Brief: Each line below that holds the word "NAND" counts once; state the total number of such lines and nothing else.

Input for this task section start

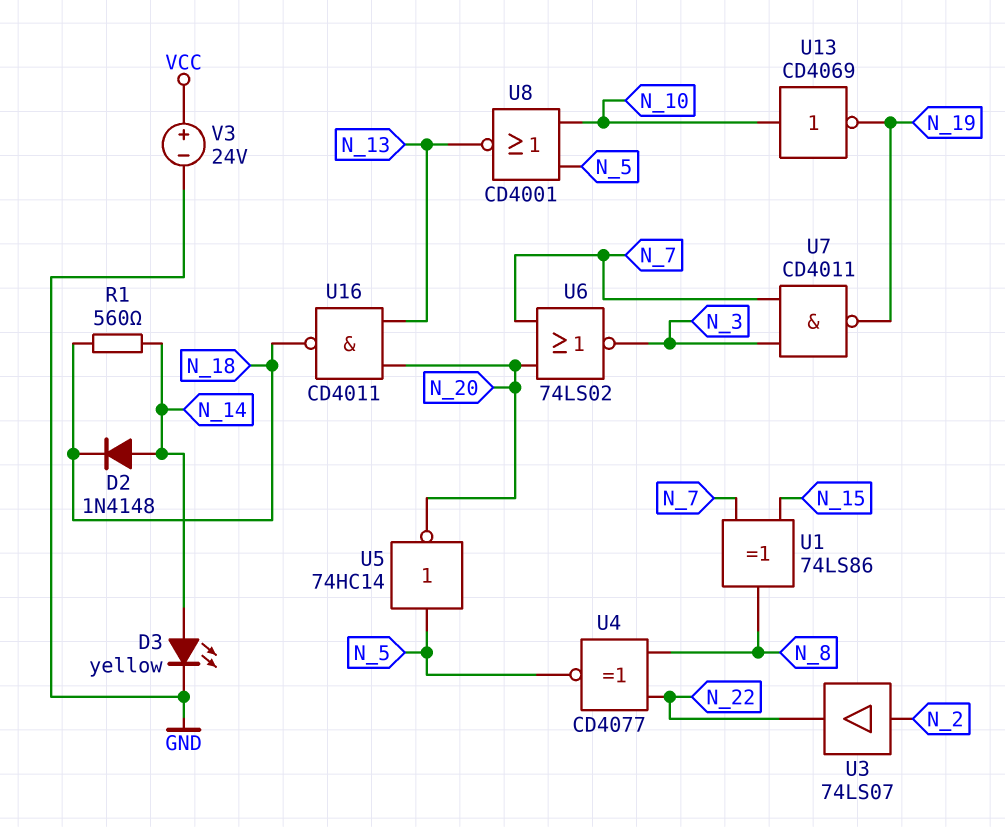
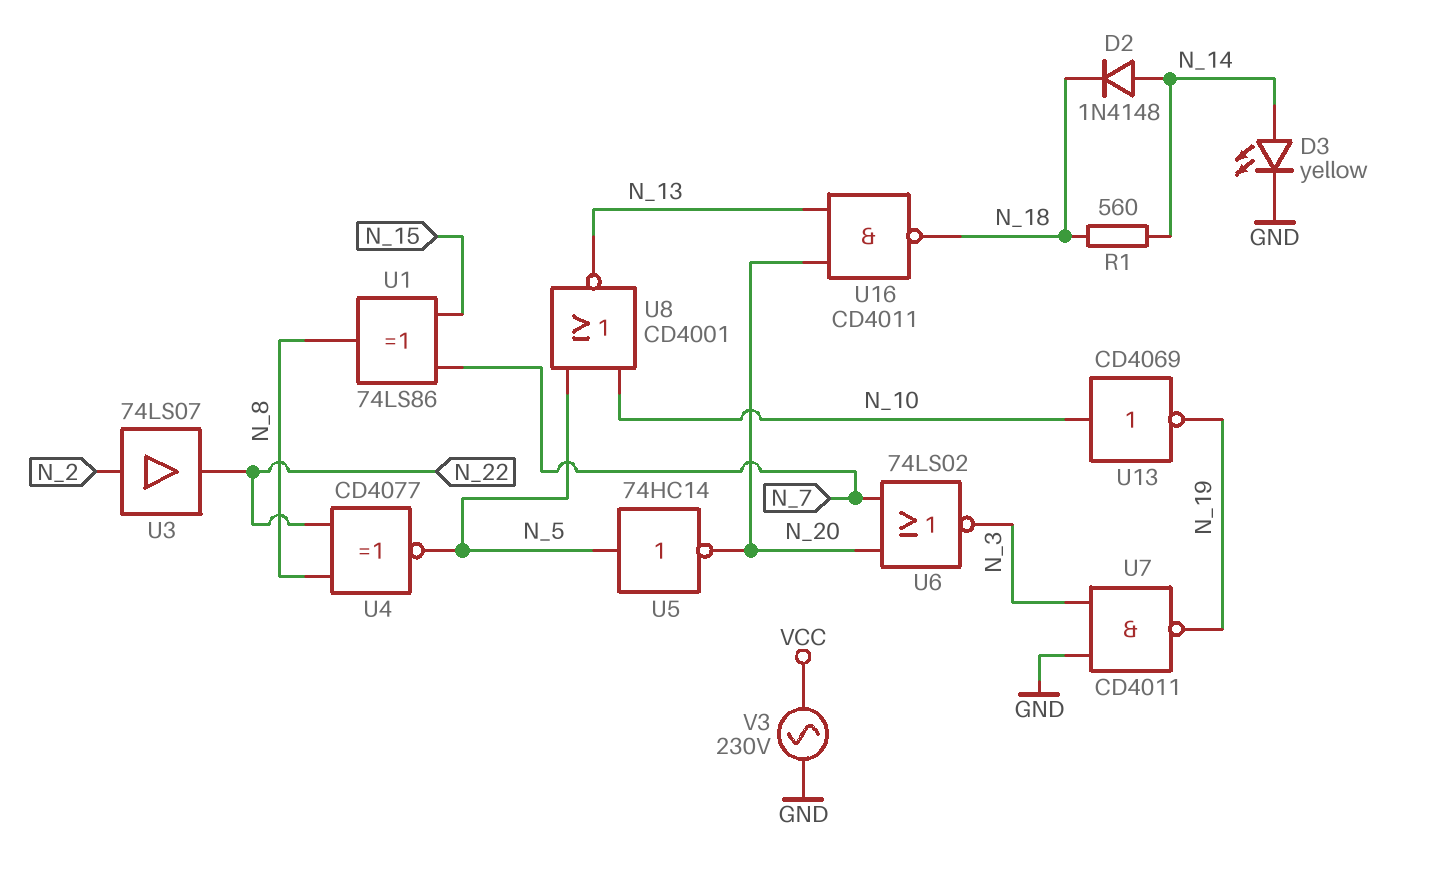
U7: NAND CD4011 (in N_3, in N_7, out N_19) -> NAND CD4011 (in GND, in N_3, out N_19)
V3: 24V (plus VCC, minus GND) -> AC 230V (GND, VCC)

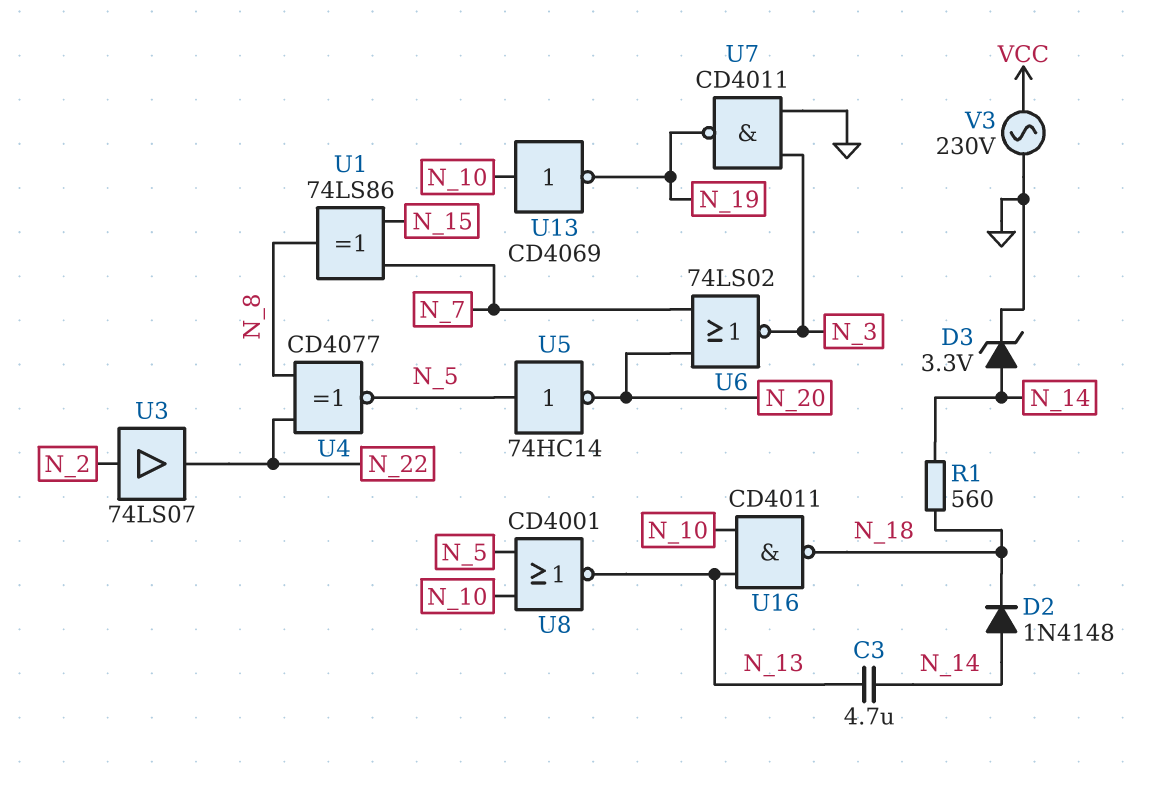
C3: none -> 4.7uF (N_13, N_14)
D3: LED yellow (A N_14, K GND) -> zener 3.3V (A N_14, K GND)
U16: NAND CD4011 (in N_13, in N_20, out N_18) -> NAND CD4011 (in N_10, in N_13, out N_18)

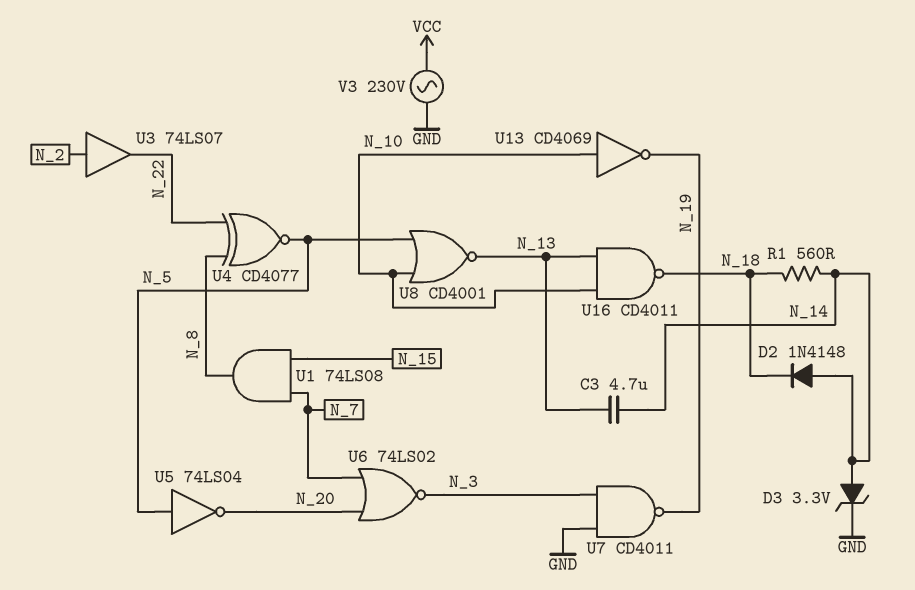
U1: XOR 74LS86 (in N_7, in N_15, out N_8) -> AND 74LS08 (in N_7, in N_15, out N_8)
U5: NOT 74HC14 (in N_5, out N_20) -> NOT 74LS04 (in N_5, out N_20)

Input for this task section end

Task answer: 2